| About this task |
Produce a verbatim copy of the data below that contains no pictures.

| Source data |
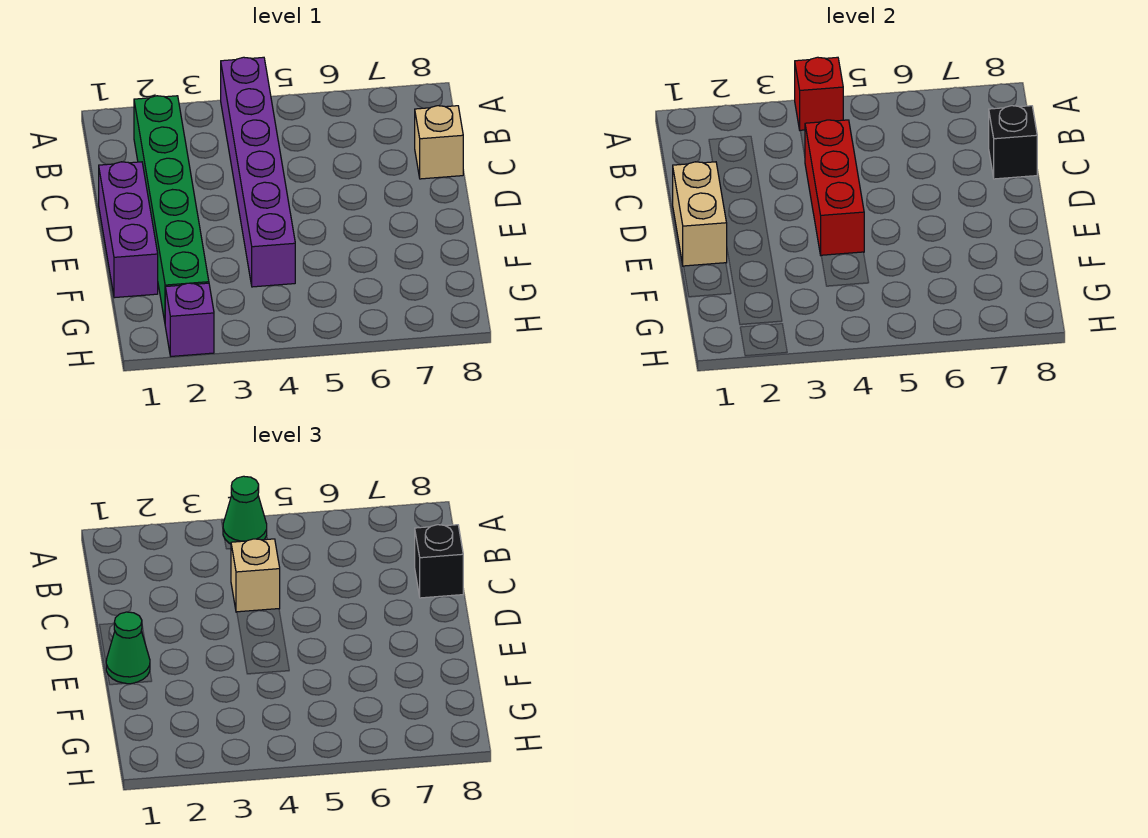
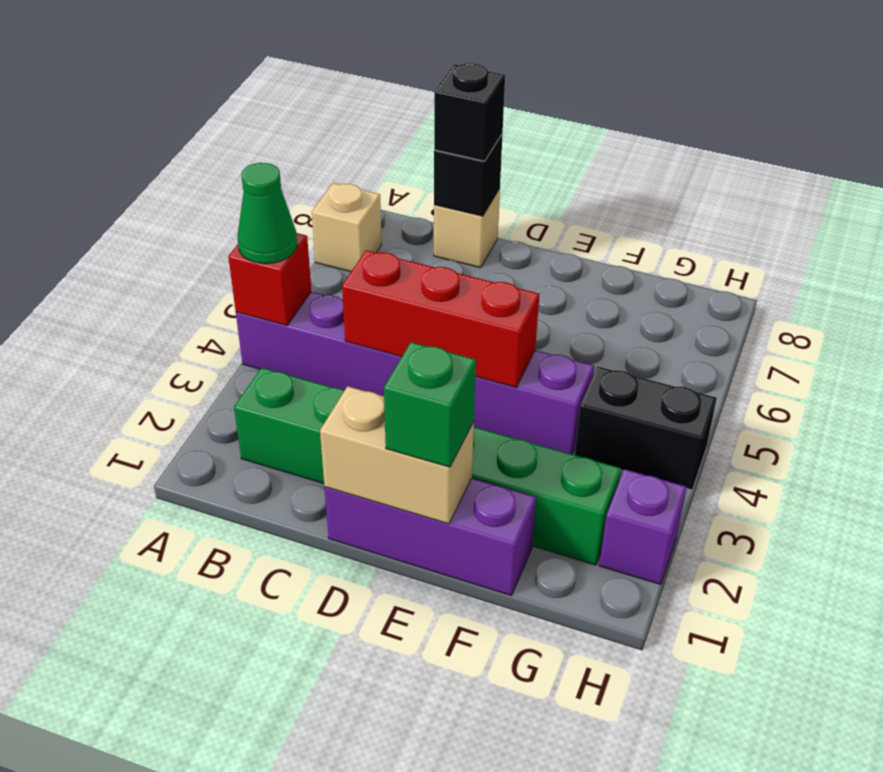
tan brick C4 level 3 -> tan brick A7 level 1
green cone E1 level 3 -> green brick E1 level 3
none -> black brick G4:H4 level 1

| Output for this task |
tan brick C4 level 3 -> tan brick A7 level 1
green cone E1 level 3 -> green brick E1 level 3
none -> black brick G4:H4 level 1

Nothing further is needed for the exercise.